(Items from a dataset)
>>>
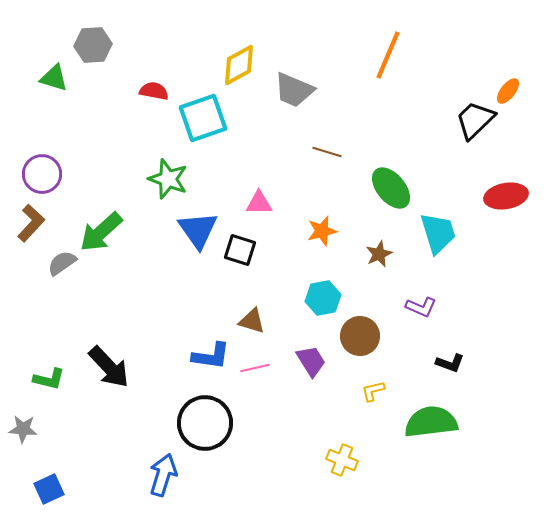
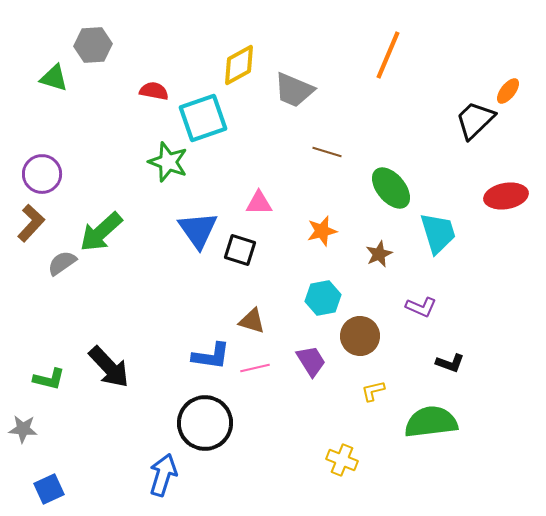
green star: moved 17 px up
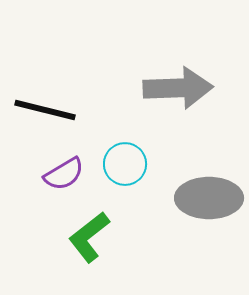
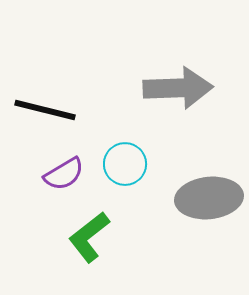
gray ellipse: rotated 6 degrees counterclockwise
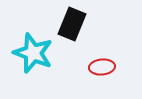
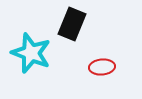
cyan star: moved 2 px left
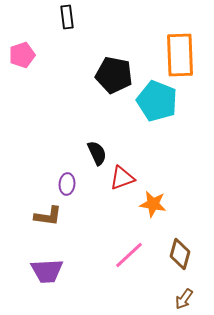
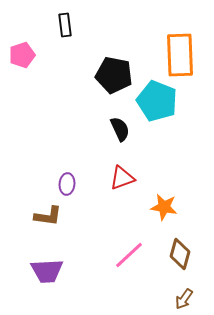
black rectangle: moved 2 px left, 8 px down
black semicircle: moved 23 px right, 24 px up
orange star: moved 11 px right, 3 px down
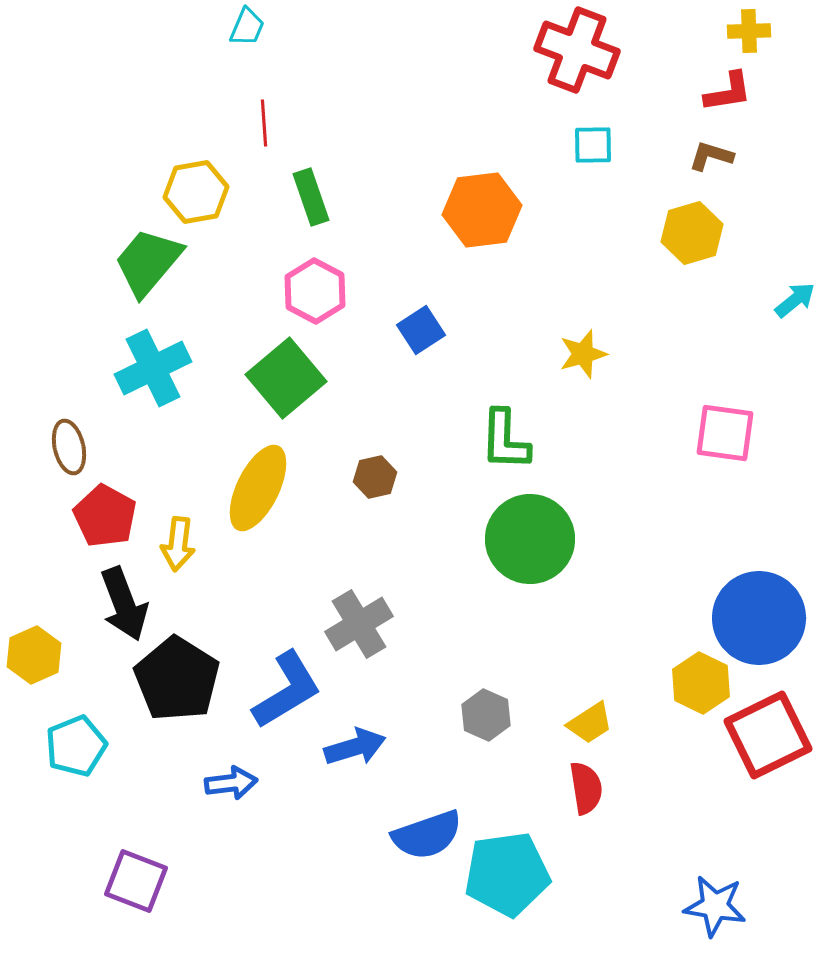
<<<
(YOUR OBJECTIVE) Lines holding the string "down" must be copied out of the entries above.

(FINISHED EXERCISE)
black rectangle: moved 2 px left, 8 px down
orange star: moved 11 px right, 3 px down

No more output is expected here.